-- Information --

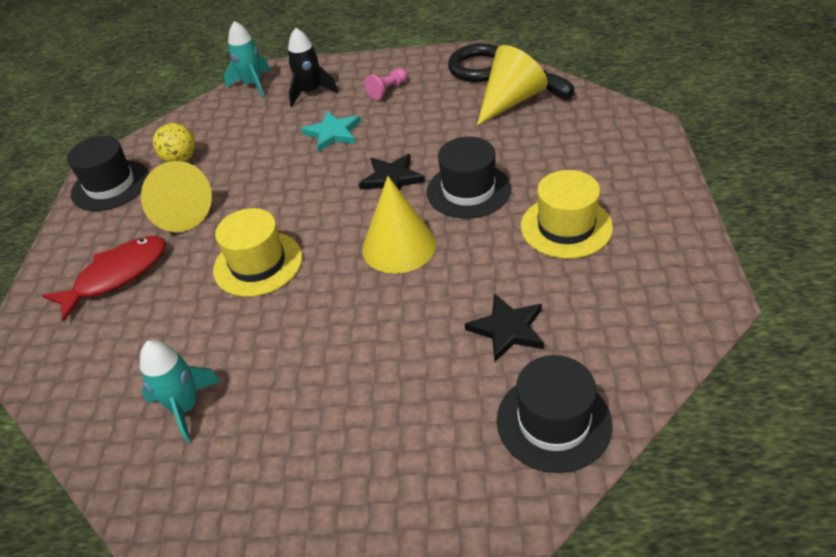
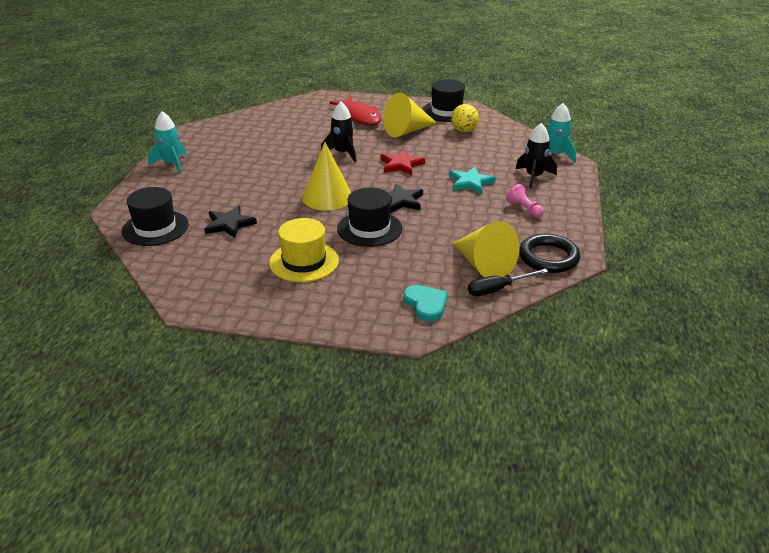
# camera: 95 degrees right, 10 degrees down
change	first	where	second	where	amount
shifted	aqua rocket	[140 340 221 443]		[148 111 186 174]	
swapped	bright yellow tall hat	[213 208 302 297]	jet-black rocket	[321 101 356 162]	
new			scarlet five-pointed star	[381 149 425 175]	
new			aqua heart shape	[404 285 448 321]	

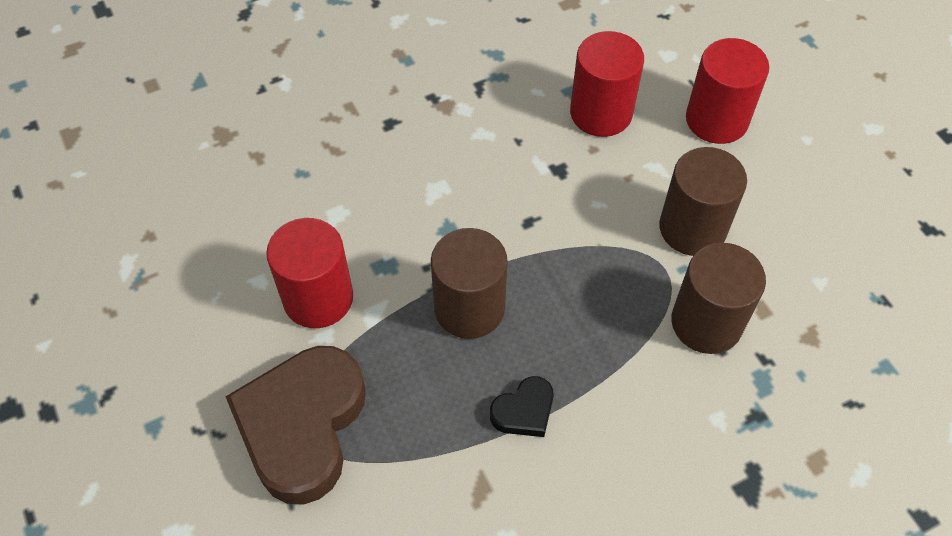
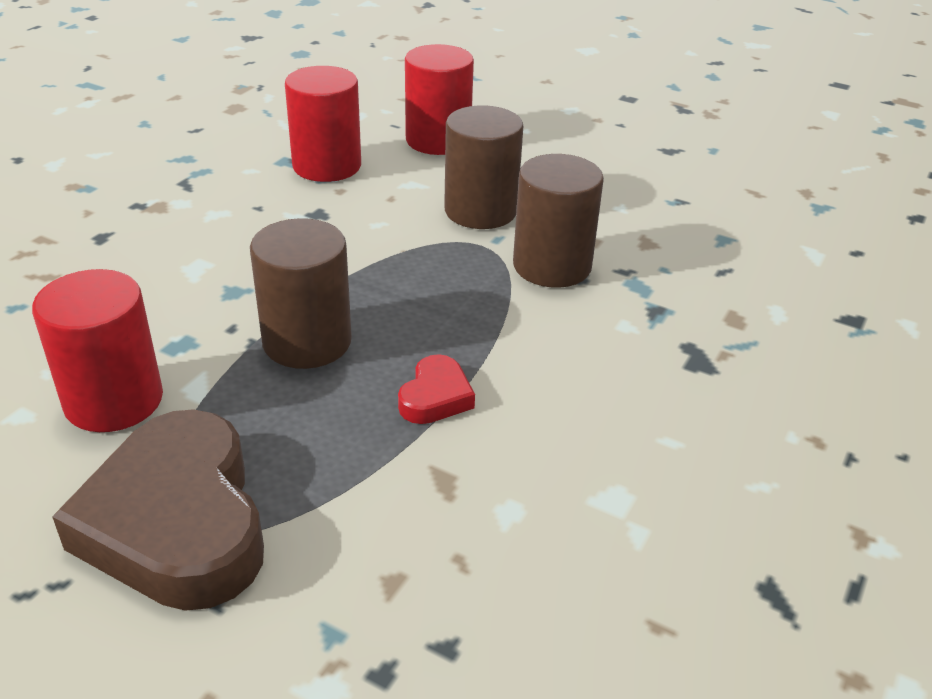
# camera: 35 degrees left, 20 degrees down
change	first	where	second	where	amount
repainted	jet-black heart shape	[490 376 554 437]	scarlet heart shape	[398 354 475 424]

-- Task item --
Only the text of the records above is to be reproduced, exactly as given; the pictures are dropped.

-- Response --
# camera: 95 degrees right, 10 degrees down
change	first	where	second	where	amount
shifted	aqua rocket	[140 340 221 443]		[148 111 186 174]	
swapped	bright yellow tall hat	[213 208 302 297]	jet-black rocket	[321 101 356 162]	
new			scarlet five-pointed star	[381 149 425 175]	
new			aqua heart shape	[404 285 448 321]	

# camera: 35 degrees left, 20 degrees down
change	first	where	second	where	amount
repainted	jet-black heart shape	[490 376 554 437]	scarlet heart shape	[398 354 475 424]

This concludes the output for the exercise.